▸ **Provided records**:
_____

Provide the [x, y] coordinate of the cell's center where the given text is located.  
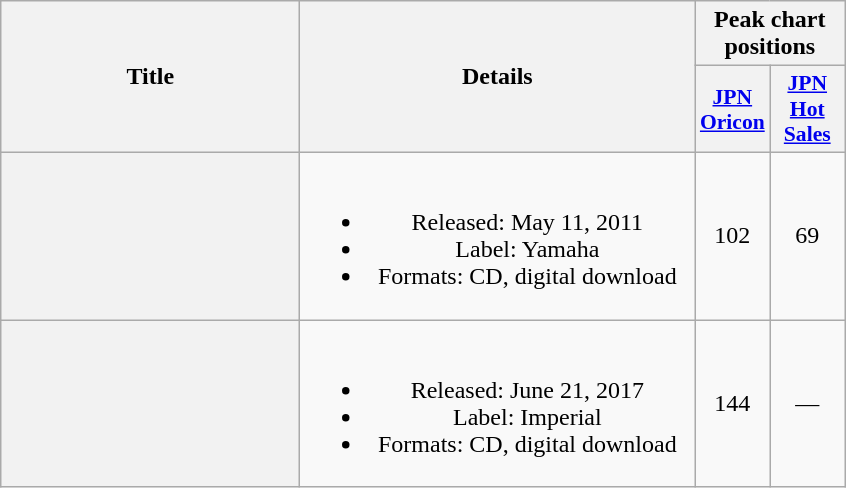
— [808, 404]
Released: June 21, 2017Label: ImperialFormats: CD, digital download [498, 404]
144 [732, 404]
Details [498, 77]
JPNHotSales [808, 110]
Title [150, 77]
Released: May 11, 2011Label: YamahaFormats: CD, digital download [498, 236]
Peak chart positions [770, 34]
102 [732, 236]
JPNOricon [732, 110]
69 [808, 236]
Return the (X, Y) coordinate for the center point of the cell that contains the specified text.  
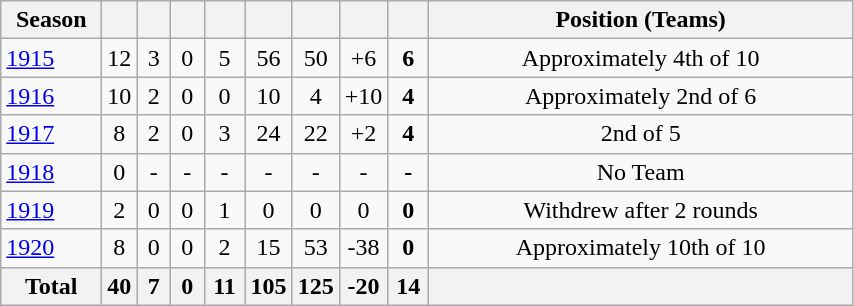
Approximately 10th of 10 (641, 248)
Position (Teams) (641, 20)
7 (154, 286)
Season (52, 20)
6 (408, 58)
+2 (364, 134)
2nd of 5 (641, 134)
22 (316, 134)
Total (52, 286)
-20 (364, 286)
1915 (52, 58)
1916 (52, 96)
56 (268, 58)
24 (268, 134)
1920 (52, 248)
Withdrew after 2 rounds (641, 210)
53 (316, 248)
Approximately 2nd of 6 (641, 96)
105 (268, 286)
Approximately 4th of 10 (641, 58)
1919 (52, 210)
50 (316, 58)
125 (316, 286)
+6 (364, 58)
11 (224, 286)
15 (268, 248)
12 (120, 58)
+10 (364, 96)
-38 (364, 248)
No Team (641, 172)
5 (224, 58)
1918 (52, 172)
40 (120, 286)
14 (408, 286)
1 (224, 210)
1917 (52, 134)
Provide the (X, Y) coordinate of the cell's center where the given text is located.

_____

▸ **Your objective**: Rewrite all of the data above as a Markdown table with the columns Row and Line, giving each line its own numbered row. Skip blank lines and leave the pictures out.

▸ **Answer for this exercise**:
| Row | Line |
|---|---|
| 1 | Provide the [x, y] coordinate of the cell's center where the given text is located.   |
| 2 | — [808, 404] |
| 3 | Released: June 21, 2017Label: ImperialFormats: CD, digital download [498, 404] |
| 4 | 144 [732, 404] |
| 5 | Details [498, 77] |
| 6 | JPNHotSales [808, 110] |
| 7 | Title [150, 77] |
| 8 | Released: May 11, 2011Label: YamahaFormats: CD, digital download [498, 236] |
| 9 | Peak chart positions [770, 34] |
| 10 | 102 [732, 236] |
| 11 | JPNOricon [732, 110] |
| 12 | 69 [808, 236] |
| 13 | Return the (X, Y) coordinate for the center point of the cell that contains the specified text.   |
| 14 | Approximately 10th of 10 (641, 248) |
| 15 | Position (Teams) (641, 20) |
| 16 | 7 (154, 286) |
| 17 | Season (52, 20) |
| 18 | 6 (408, 58) |
| 19 | +2 (364, 134) |
| 20 | 2nd of 5 (641, 134) |
| 21 | 22 (316, 134) |
| 22 | Total (52, 286) |
| 23 | -20 (364, 286) |
| 24 | 1915 (52, 58) |
| 25 | 1916 (52, 96) |
| 26 | 56 (268, 58) |
| 27 | 24 (268, 134) |
| 28 | 1920 (52, 248) |
| 29 | Withdrew after 2 rounds (641, 210) |
| 30 | 53 (316, 248) |
| 31 | Approximately 2nd of 6 (641, 96) |
| 32 | 105 (268, 286) |
| 33 | Approximately 4th of 10 (641, 58) |
| 34 | 1919 (52, 210) |
| 35 | 50 (316, 58) |
| 36 | 125 (316, 286) |
| 37 | +6 (364, 58) |
| 38 | 11 (224, 286) |
| 39 | 15 (268, 248) |
| 40 | 12 (120, 58) |
| 41 | +10 (364, 96) |
| 42 | -38 (364, 248) |
| 43 | No Team (641, 172) |
| 44 | 5 (224, 58) |
| 45 | 1918 (52, 172) |
| 46 | 40 (120, 286) |
| 47 | 14 (408, 286) |
| 48 | 1 (224, 210) |
| 49 | 1917 (52, 134) |
| 50 | Provide the (X, Y) coordinate of the cell's center where the given text is located. |